BEGIN Given records

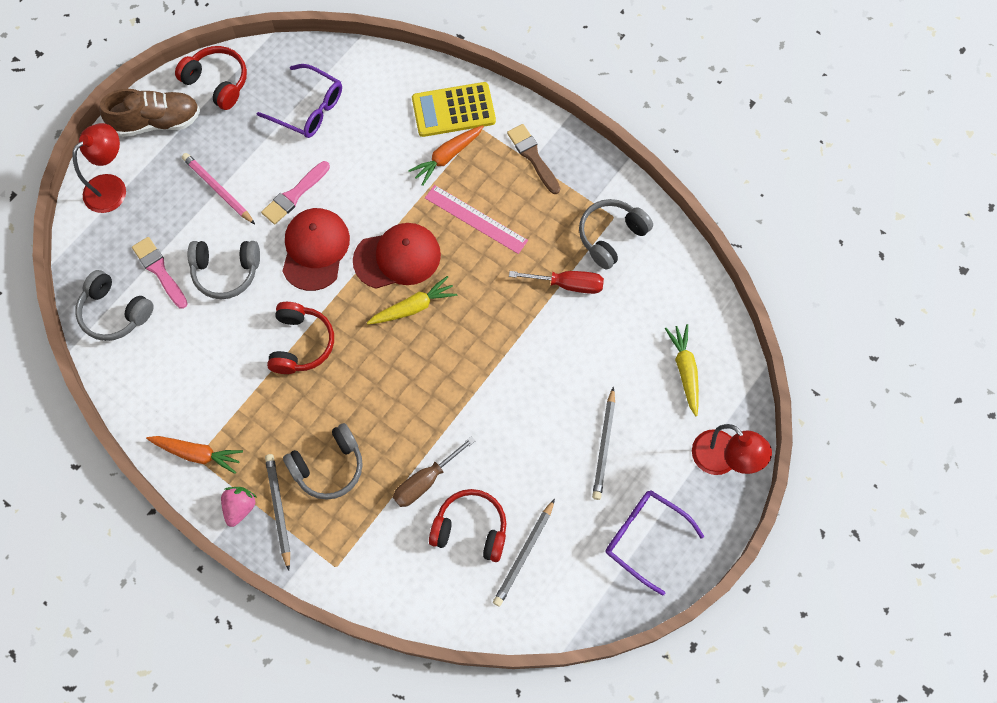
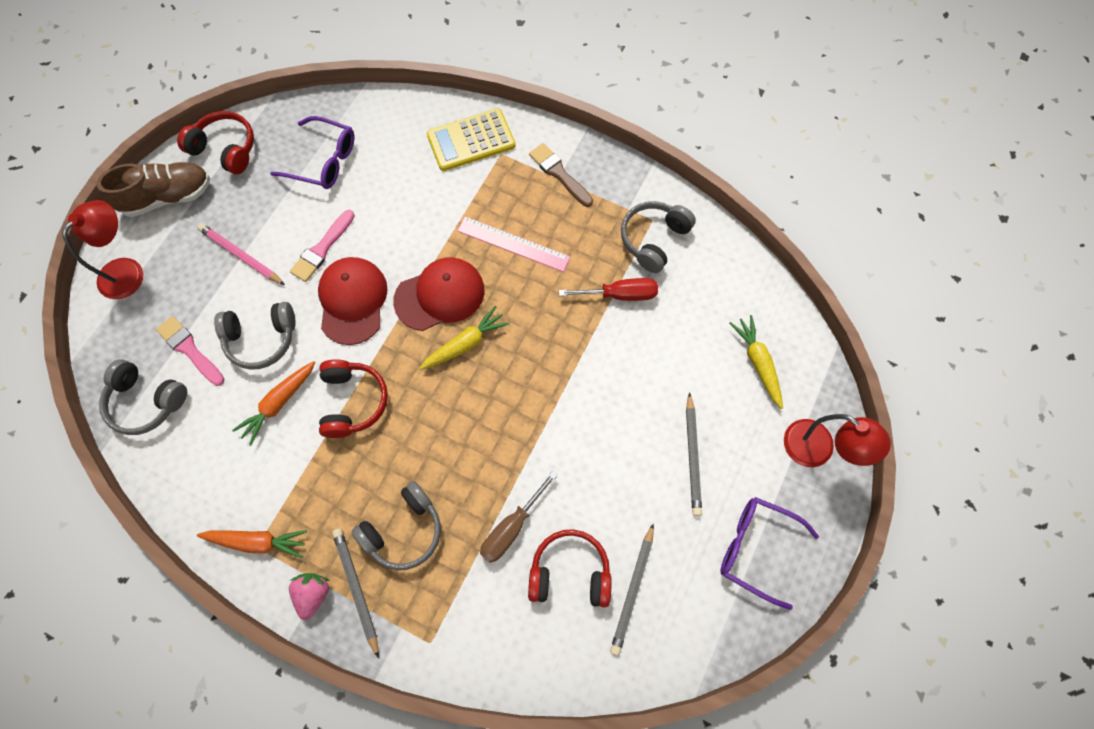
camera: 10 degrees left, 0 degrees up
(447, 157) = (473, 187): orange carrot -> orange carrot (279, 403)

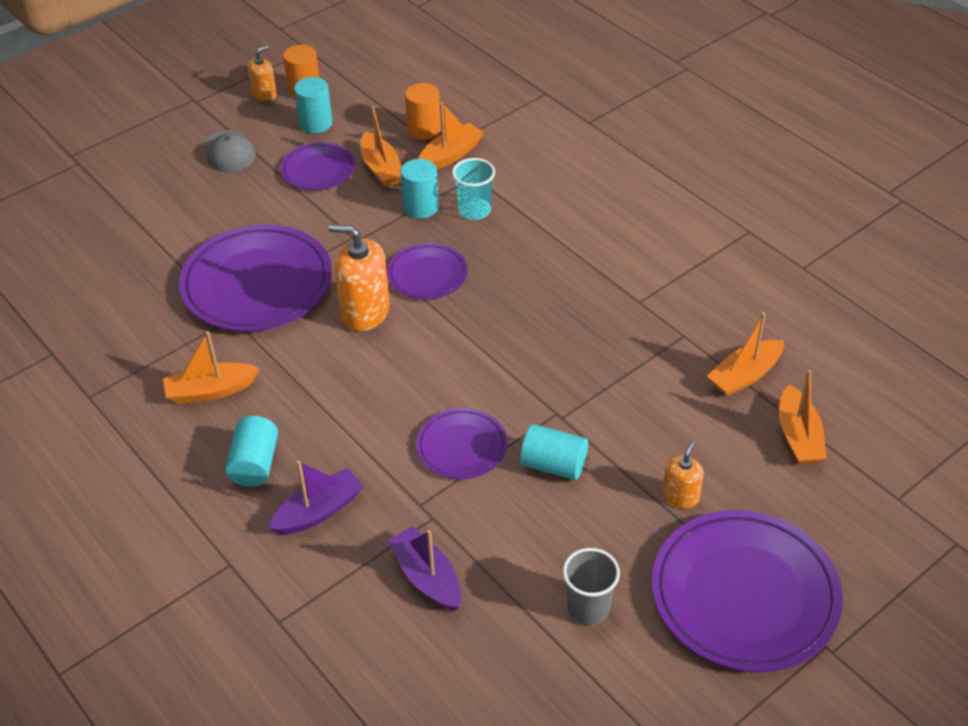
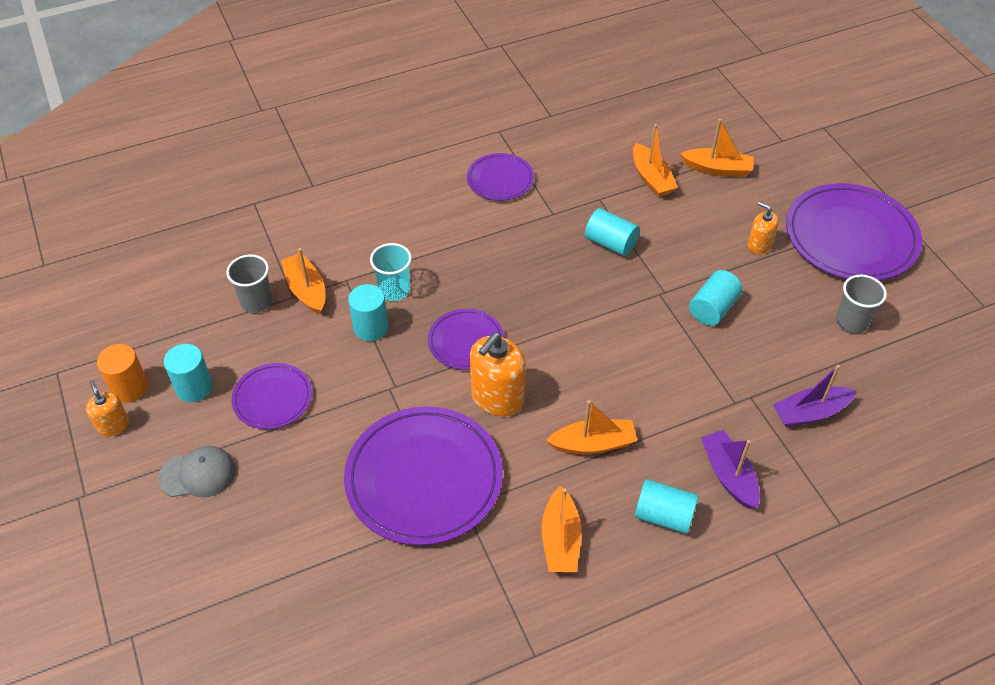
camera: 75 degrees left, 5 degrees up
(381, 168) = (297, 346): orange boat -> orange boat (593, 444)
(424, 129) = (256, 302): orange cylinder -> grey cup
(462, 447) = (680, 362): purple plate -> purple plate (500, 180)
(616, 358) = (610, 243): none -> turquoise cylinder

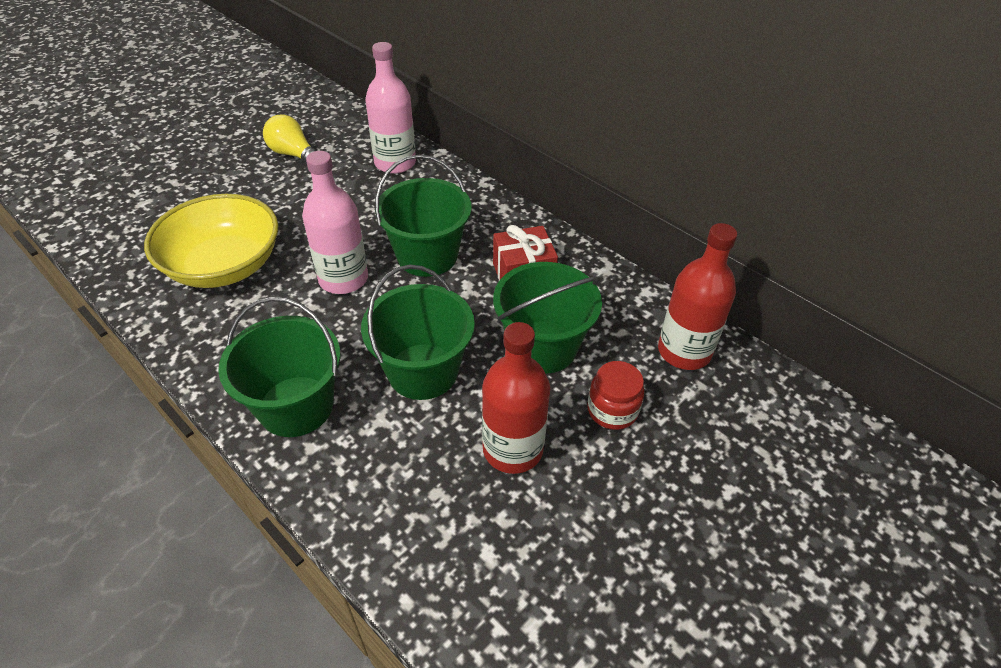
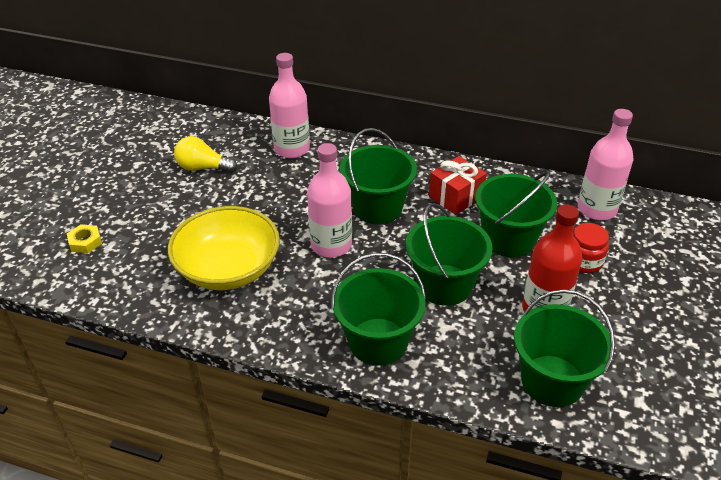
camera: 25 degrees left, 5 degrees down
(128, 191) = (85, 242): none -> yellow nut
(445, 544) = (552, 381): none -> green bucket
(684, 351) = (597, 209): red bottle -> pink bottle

END Given records

◆ Problem requirements
From the first line to the last, copy the listing above exactly, dropping all images.

◆ Response for this exercise
camera: 10 degrees left, 0 degrees up
(447, 157) = (473, 187): orange carrot -> orange carrot (279, 403)

camera: 75 degrees left, 5 degrees up
(381, 168) = (297, 346): orange boat -> orange boat (593, 444)
(424, 129) = (256, 302): orange cylinder -> grey cup
(462, 447) = (680, 362): purple plate -> purple plate (500, 180)
(616, 358) = (610, 243): none -> turquoise cylinder

camera: 25 degrees left, 5 degrees down
(128, 191) = (85, 242): none -> yellow nut
(445, 544) = (552, 381): none -> green bucket
(684, 351) = (597, 209): red bottle -> pink bottle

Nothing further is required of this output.